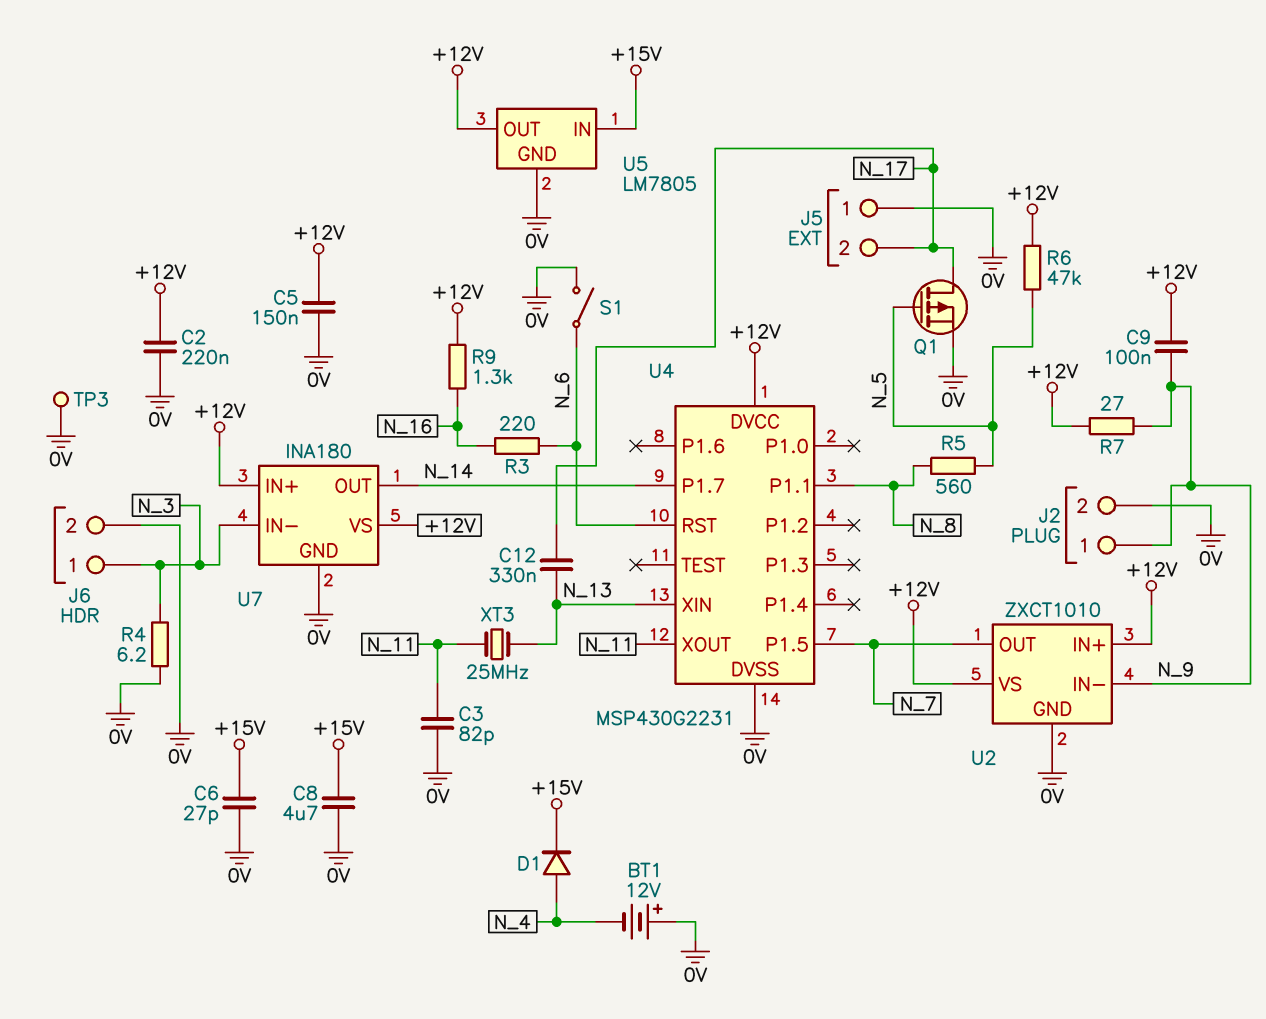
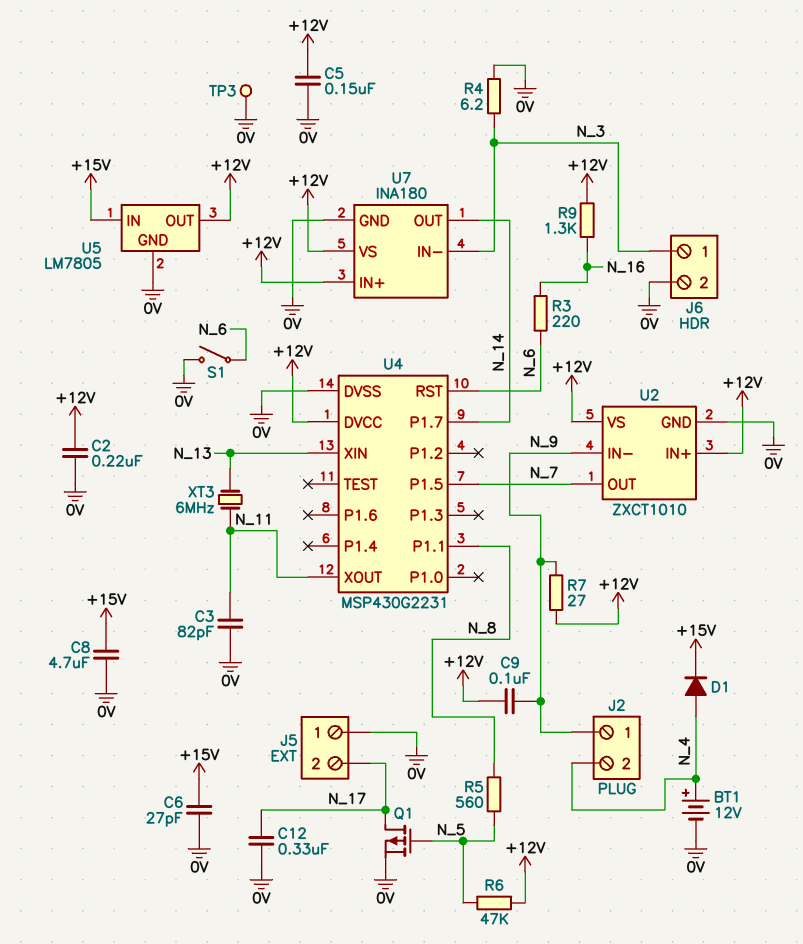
BT1: 12V (plus 0V, minus N_4) -> 12V (plus N_4, minus 0V)
C12: 330nF (N_13, N_17) -> 330nF (0V, N_17)
J2 pin 2: 0V -> N_4
XT3: 25MHz (N_11, N_13) -> 6MHz (N_11, N_13)

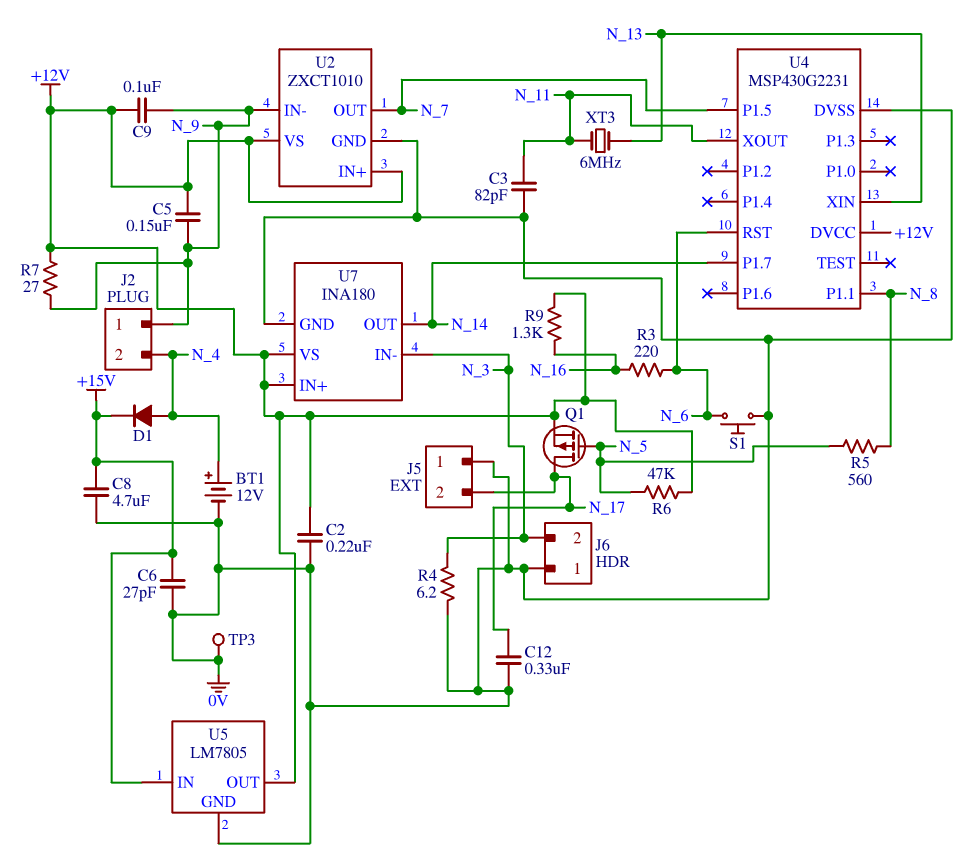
C5: 150nF (+12V, 0V) -> 150nF (+12V, N_9)
J6 pin 1: N_3 -> 0V
J6 pin 2: 0V -> N_3
Q1: PMOS (G N_5, D N_17, S 0V) -> PMOS (G N_5, D N_17, S +12V)
S1: switch (0V, N_6) -> button (0V, N_6)

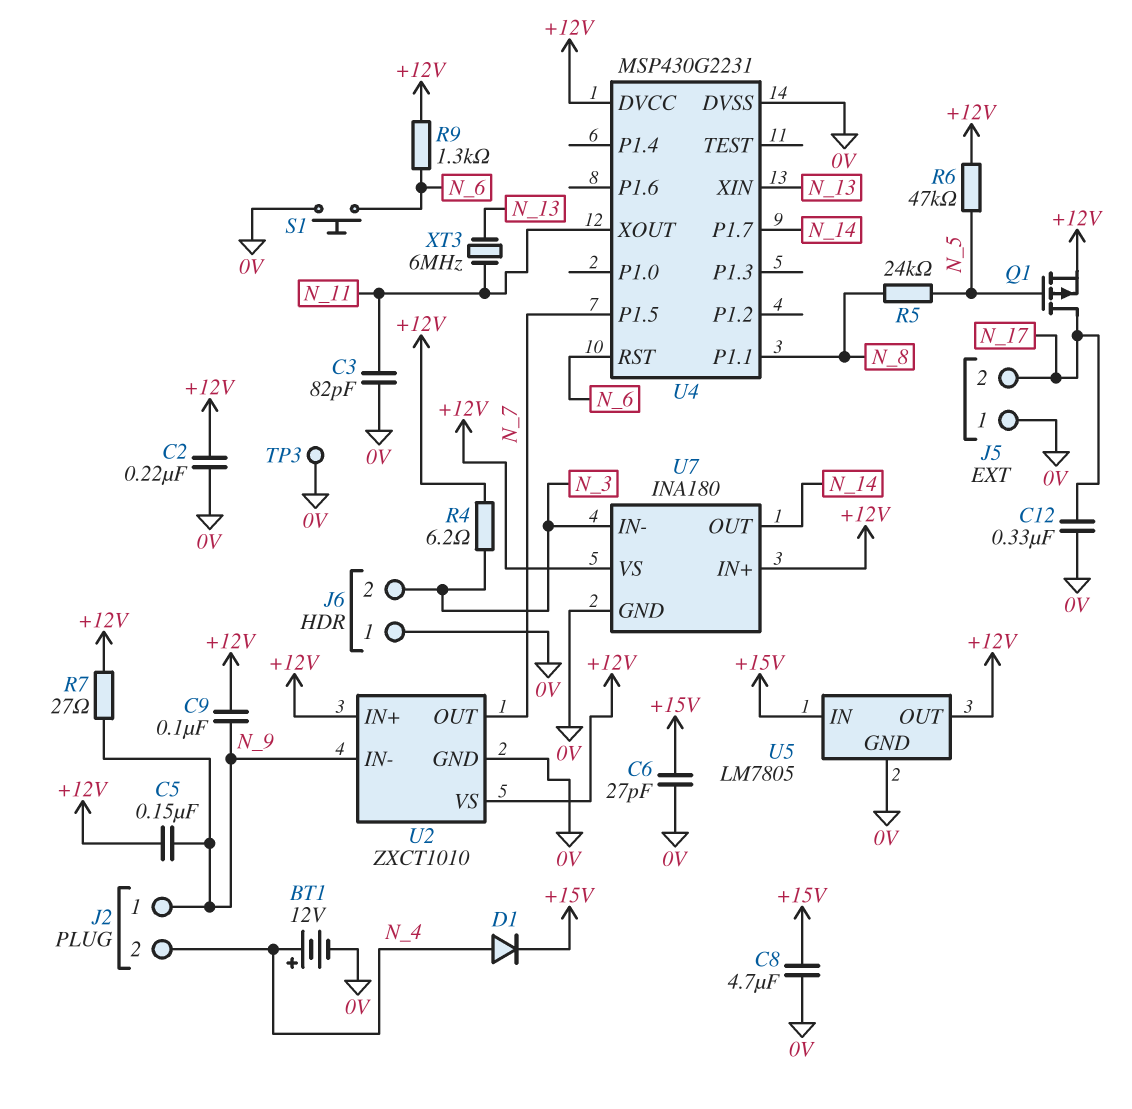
R3: 220 (N_6, N_16) -> none
R4: 6.2 (0V, N_3) -> 6.2 (+12V, N_3)
R5: 560 (N_5, N_8) -> 24k (N_5, N_8)
R9: 1.3k (+12V, N_16) -> 1.3k (+12V, N_6)

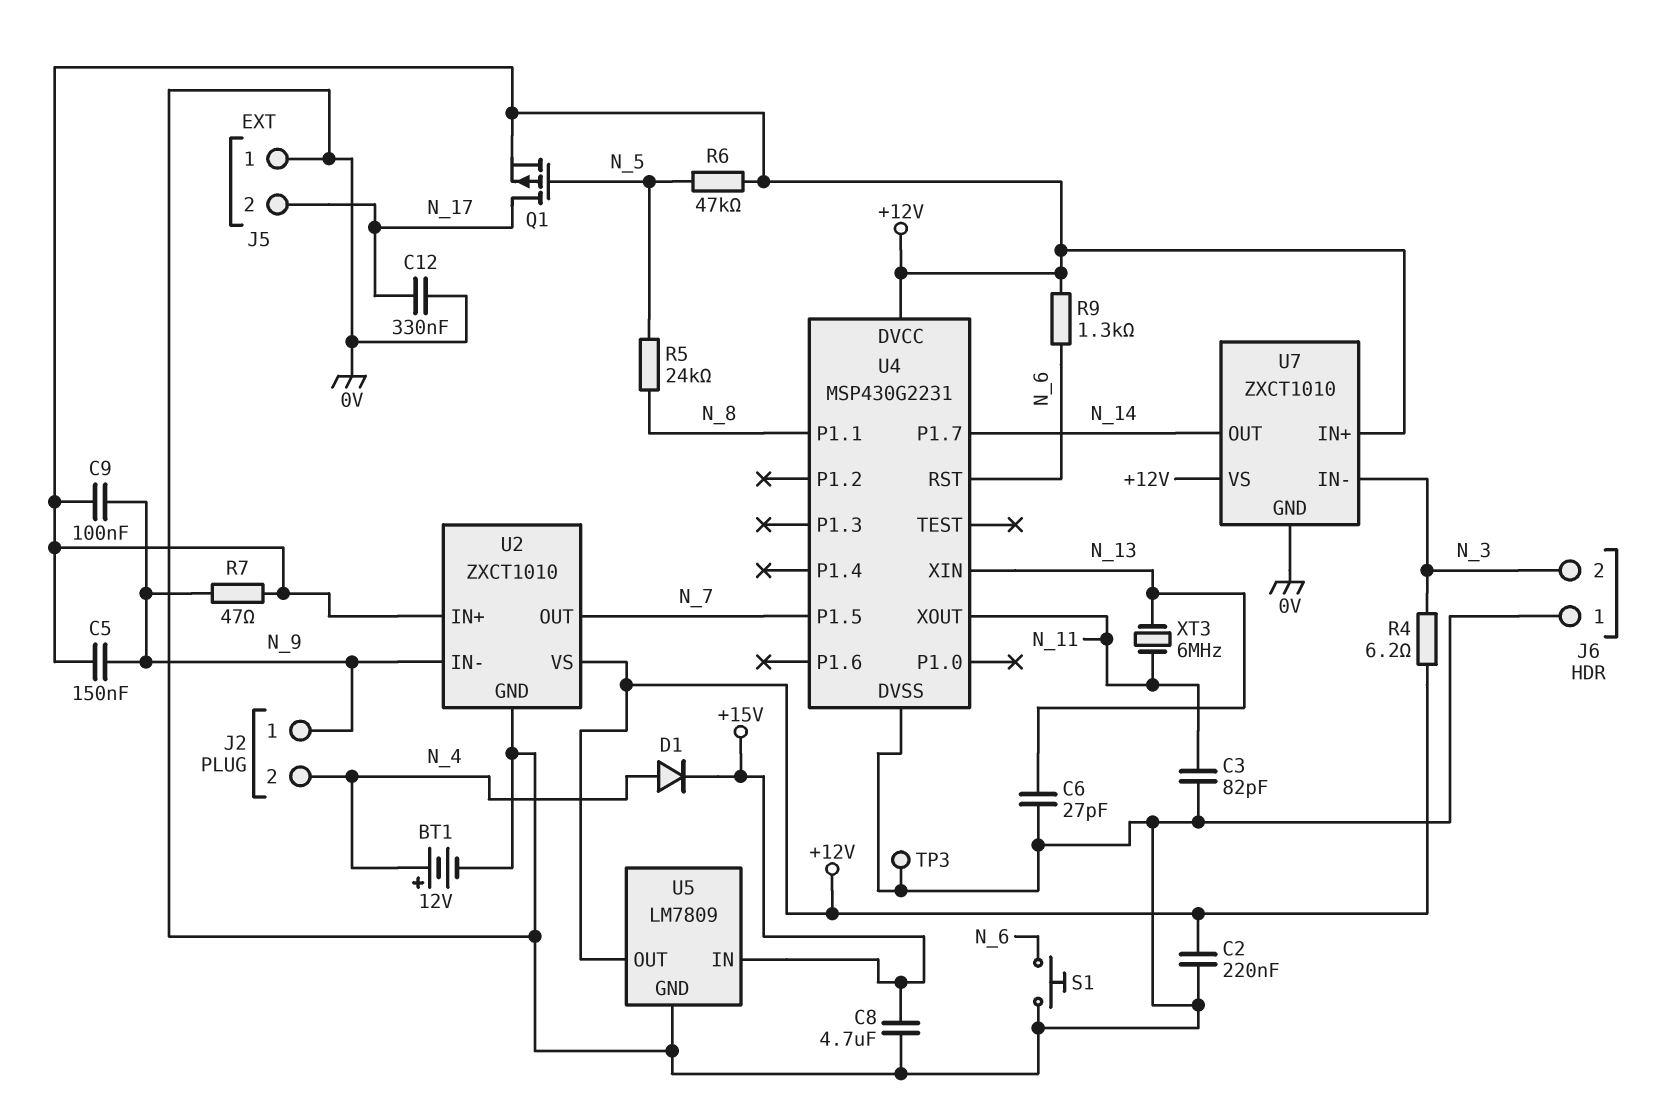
C6: 27pF (+15V, 0V) -> 27pF (0V, N_13)
R7: 27 (+12V, N_9) -> 47 (+12V, N_9)
U5: LM7805 -> LM7809
U7: INA180 -> ZXCT1010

——————————

_Work to complete_. Starting at the line that contains "S1: switch (0V, N_6) -> button (0V, N_6)", transcribe every line through the end of the listing exactly, including both end lines and excluding pictures.

_Your response_.
S1: switch (0V, N_6) -> button (0V, N_6)

R3: 220 (N_6, N_16) -> none
R4: 6.2 (0V, N_3) -> 6.2 (+12V, N_3)
R5: 560 (N_5, N_8) -> 24k (N_5, N_8)
R9: 1.3k (+12V, N_16) -> 1.3k (+12V, N_6)

C6: 27pF (+15V, 0V) -> 27pF (0V, N_13)
R7: 27 (+12V, N_9) -> 47 (+12V, N_9)
U5: LM7805 -> LM7809
U7: INA180 -> ZXCT1010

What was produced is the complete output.